EXERCISE GOAL >> Pick out every line of the entries below where "cyan" occurs, and copy those lines.

RECORDED DATA >>
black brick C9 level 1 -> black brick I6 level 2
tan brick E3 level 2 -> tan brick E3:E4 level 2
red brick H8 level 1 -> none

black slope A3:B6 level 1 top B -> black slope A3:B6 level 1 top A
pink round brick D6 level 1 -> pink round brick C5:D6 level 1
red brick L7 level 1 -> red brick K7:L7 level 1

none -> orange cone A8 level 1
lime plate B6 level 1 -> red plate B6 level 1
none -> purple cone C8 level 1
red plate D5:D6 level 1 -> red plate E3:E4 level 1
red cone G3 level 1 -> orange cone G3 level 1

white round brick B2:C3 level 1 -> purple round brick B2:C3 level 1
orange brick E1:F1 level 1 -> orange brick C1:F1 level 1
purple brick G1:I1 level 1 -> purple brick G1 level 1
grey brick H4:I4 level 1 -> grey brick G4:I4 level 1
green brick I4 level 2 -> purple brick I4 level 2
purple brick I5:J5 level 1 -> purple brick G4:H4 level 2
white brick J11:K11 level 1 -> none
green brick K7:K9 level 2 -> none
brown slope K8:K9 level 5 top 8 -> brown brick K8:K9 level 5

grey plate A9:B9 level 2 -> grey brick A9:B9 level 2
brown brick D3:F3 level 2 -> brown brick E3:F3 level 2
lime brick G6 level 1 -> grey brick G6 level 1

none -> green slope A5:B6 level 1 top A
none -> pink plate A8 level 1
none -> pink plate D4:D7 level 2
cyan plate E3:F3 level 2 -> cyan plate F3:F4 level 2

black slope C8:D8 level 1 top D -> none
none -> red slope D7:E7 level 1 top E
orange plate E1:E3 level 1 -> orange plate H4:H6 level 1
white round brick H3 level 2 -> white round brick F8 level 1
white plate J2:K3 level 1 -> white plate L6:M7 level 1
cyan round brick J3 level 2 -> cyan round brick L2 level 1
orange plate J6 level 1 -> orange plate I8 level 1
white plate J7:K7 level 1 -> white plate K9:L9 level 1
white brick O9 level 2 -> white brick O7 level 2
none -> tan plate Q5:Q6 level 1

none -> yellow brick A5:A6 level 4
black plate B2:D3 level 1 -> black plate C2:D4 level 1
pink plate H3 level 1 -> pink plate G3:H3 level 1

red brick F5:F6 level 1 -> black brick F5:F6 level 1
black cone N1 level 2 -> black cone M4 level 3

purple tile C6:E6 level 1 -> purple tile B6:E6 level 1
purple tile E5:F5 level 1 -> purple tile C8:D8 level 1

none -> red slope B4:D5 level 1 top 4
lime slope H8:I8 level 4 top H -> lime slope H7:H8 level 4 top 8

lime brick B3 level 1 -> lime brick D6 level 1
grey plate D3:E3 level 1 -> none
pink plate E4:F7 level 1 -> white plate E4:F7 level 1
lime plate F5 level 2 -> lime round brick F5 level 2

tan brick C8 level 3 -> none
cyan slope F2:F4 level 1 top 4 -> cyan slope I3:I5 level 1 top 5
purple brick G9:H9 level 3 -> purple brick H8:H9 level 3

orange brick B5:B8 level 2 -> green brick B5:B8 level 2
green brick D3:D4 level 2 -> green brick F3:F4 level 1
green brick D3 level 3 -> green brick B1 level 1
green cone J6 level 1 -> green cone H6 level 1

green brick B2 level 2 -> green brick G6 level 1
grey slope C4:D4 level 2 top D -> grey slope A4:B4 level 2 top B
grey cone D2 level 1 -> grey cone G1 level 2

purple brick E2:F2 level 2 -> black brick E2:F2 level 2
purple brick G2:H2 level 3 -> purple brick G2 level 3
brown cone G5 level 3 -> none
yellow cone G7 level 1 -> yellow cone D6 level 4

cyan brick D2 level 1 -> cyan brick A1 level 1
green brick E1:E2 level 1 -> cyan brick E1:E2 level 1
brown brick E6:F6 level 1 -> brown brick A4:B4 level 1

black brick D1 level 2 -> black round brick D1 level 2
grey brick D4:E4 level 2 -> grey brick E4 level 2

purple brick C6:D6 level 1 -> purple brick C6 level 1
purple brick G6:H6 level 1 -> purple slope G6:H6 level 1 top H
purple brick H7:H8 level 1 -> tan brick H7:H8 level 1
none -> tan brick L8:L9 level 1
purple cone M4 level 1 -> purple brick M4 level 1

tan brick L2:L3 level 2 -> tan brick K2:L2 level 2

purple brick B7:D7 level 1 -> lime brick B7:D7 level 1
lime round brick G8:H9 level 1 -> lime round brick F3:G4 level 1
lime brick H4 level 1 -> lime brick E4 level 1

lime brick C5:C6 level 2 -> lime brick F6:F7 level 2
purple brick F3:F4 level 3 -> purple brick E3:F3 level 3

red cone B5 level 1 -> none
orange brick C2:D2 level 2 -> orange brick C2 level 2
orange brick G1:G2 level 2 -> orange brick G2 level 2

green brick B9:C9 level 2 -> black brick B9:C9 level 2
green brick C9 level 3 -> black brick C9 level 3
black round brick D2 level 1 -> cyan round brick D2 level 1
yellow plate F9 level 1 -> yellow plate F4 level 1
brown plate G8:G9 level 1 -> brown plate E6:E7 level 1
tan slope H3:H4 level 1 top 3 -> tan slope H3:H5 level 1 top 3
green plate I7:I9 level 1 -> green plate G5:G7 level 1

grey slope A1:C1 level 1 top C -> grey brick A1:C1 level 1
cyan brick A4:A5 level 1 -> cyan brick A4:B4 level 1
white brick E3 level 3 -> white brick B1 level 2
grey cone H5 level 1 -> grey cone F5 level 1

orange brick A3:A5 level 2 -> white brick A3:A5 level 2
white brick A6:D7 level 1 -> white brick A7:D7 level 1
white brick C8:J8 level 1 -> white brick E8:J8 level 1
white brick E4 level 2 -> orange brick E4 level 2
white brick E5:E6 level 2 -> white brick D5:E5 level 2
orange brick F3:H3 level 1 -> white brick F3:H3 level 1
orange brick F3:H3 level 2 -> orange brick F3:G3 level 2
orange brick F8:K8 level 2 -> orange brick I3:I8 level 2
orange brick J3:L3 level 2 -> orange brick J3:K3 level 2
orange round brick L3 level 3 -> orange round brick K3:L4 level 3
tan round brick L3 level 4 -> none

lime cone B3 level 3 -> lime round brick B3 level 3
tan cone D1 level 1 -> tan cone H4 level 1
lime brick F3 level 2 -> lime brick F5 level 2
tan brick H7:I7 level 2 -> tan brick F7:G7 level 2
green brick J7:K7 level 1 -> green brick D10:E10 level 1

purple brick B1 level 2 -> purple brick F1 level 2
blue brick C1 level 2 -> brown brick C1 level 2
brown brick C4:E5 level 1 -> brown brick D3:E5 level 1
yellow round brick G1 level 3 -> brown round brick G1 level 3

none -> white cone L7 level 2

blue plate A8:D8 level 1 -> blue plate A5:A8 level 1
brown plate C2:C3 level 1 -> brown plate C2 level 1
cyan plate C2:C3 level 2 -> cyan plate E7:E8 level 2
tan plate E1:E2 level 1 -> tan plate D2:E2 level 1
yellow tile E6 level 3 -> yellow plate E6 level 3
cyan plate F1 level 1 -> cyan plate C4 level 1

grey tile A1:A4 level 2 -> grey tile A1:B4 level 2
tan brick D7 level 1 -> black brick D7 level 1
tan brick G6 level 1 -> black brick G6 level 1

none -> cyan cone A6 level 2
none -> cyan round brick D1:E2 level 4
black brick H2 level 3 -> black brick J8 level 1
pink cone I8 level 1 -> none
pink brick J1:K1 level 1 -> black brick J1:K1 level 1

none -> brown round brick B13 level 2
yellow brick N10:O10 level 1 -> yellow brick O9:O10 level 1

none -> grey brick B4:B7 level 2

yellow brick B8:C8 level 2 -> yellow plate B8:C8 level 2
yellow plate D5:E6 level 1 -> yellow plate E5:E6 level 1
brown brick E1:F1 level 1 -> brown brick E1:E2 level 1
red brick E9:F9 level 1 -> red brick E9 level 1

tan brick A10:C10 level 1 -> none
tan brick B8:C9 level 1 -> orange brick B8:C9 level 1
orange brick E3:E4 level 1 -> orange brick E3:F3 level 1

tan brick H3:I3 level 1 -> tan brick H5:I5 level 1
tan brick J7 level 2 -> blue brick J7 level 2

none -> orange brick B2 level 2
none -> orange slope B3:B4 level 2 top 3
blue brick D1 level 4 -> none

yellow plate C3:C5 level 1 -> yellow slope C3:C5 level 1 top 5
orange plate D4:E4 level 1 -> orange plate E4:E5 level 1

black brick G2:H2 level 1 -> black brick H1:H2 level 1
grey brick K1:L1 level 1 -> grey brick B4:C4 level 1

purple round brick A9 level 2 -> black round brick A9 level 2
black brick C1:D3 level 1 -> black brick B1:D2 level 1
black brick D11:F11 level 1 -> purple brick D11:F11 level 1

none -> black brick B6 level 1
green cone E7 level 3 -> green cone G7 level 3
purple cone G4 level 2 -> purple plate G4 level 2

EXPECTED ANSWER >>
cyan plate E3:F3 level 2 -> cyan plate F3:F4 level 2
cyan round brick J3 level 2 -> cyan round brick L2 level 1
cyan slope F2:F4 level 1 top 4 -> cyan slope I3:I5 level 1 top 5
cyan brick D2 level 1 -> cyan brick A1 level 1
green brick E1:E2 level 1 -> cyan brick E1:E2 level 1
black round brick D2 level 1 -> cyan round brick D2 level 1
cyan brick A4:A5 level 1 -> cyan brick A4:B4 level 1
cyan plate C2:C3 level 2 -> cyan plate E7:E8 level 2
cyan plate F1 level 1 -> cyan plate C4 level 1
none -> cyan cone A6 level 2
none -> cyan round brick D1:E2 level 4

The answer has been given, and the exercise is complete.